*** PROVIDED MATERIAL ***
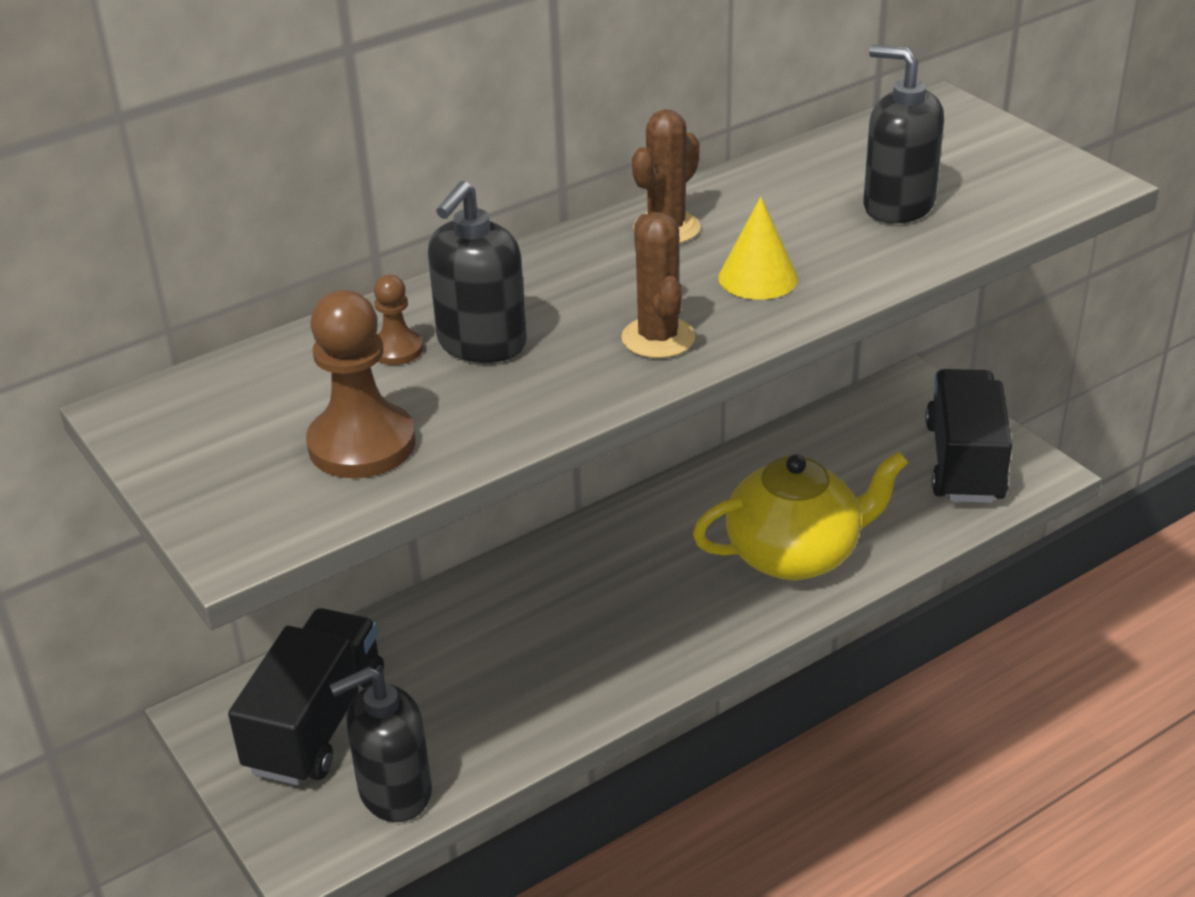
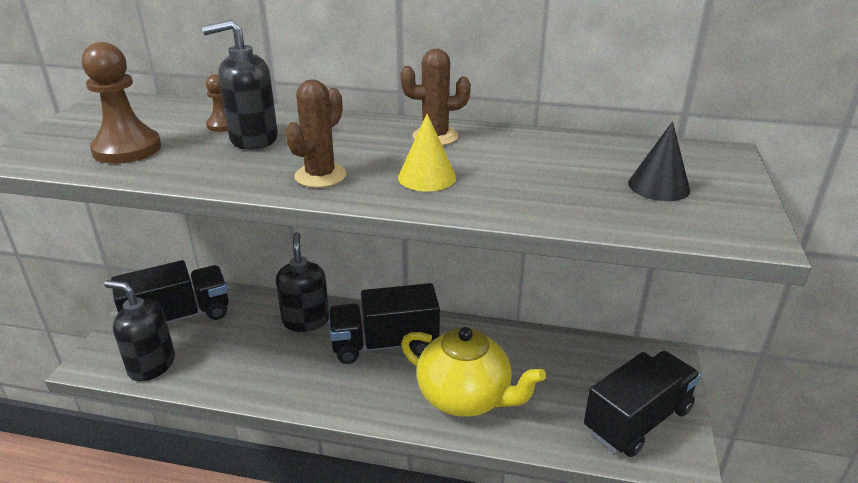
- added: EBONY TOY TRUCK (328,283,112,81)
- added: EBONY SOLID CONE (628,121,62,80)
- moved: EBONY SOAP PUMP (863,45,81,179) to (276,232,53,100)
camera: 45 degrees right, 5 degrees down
*** End of PROVIDED MATERIAL ***
AIM OF THE EXERCISE: Show all lines above holding "EBONY".

COMPLETED EXERCISE:
- added: EBONY TOY TRUCK (328,283,112,81)
- added: EBONY SOLID CONE (628,121,62,80)
- moved: EBONY SOAP PUMP (863,45,81,179) to (276,232,53,100)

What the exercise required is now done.